## Extracted data entries:
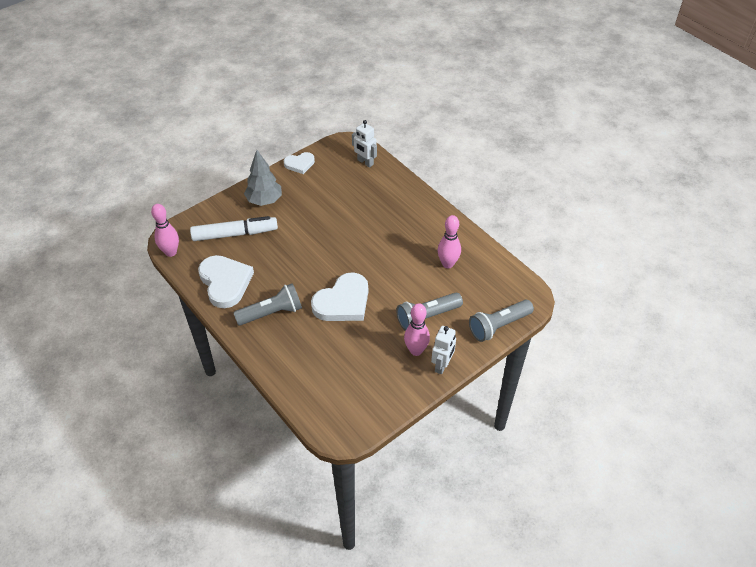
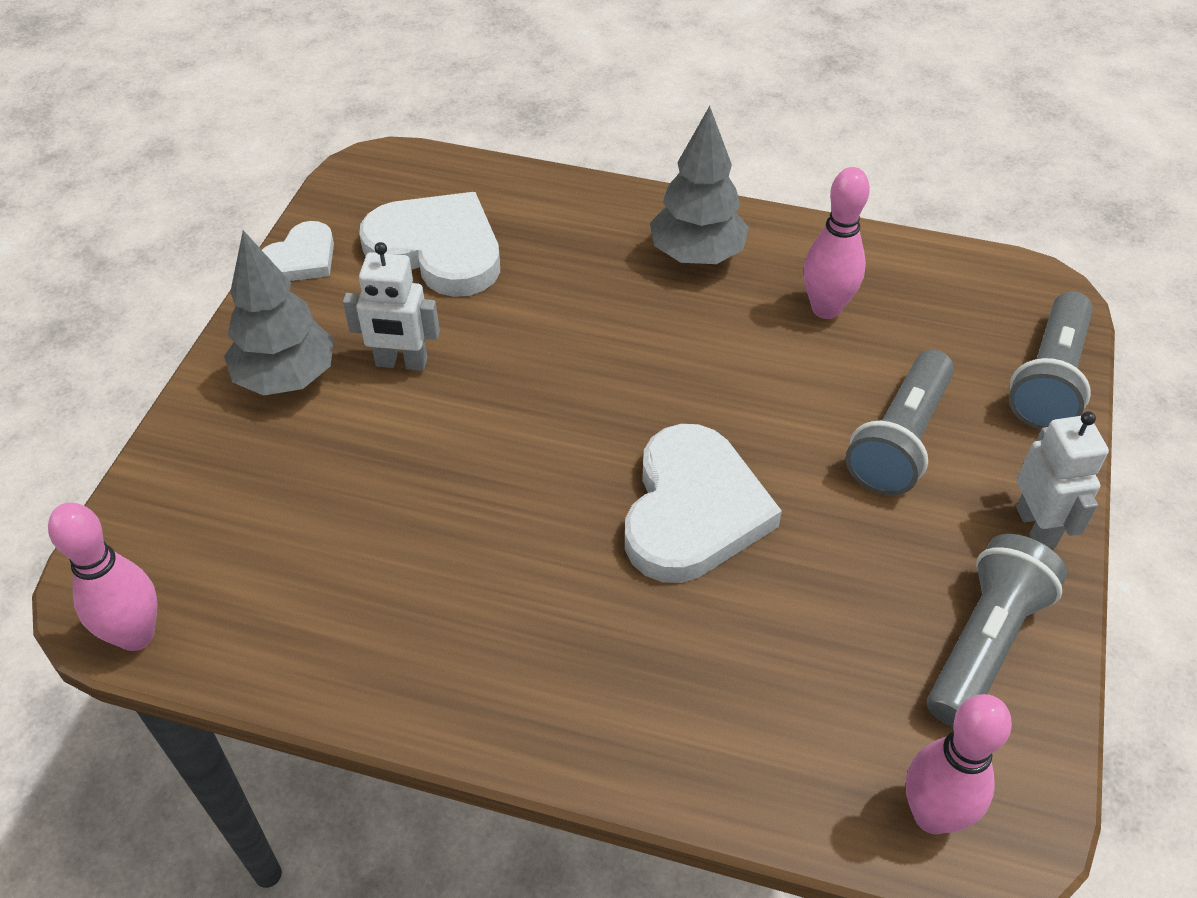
camera: 35 degrees left, 0 degrees up
(225, 282) = (360, 630): white heart -> white heart (437, 250)
(234, 234) = (278, 495): white marker -> none
(271, 313) = (551, 637): grey flashlight -> grey flashlight (984, 644)
(365, 162) = (451, 189): white robot -> white robot (401, 363)
(416, 350) = (953, 527): pink bowling pin -> pink bowling pin (932, 815)
(423, 224) = (696, 256): none -> grey tree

## Instructions for the task:
Exactly reproduce the lines of the data above that run from the line containing "(234, 234) = (278, 495): white marker -> none" through the final one.

## Task answer:
(234, 234) = (278, 495): white marker -> none
(271, 313) = (551, 637): grey flashlight -> grey flashlight (984, 644)
(365, 162) = (451, 189): white robot -> white robot (401, 363)
(416, 350) = (953, 527): pink bowling pin -> pink bowling pin (932, 815)
(423, 224) = (696, 256): none -> grey tree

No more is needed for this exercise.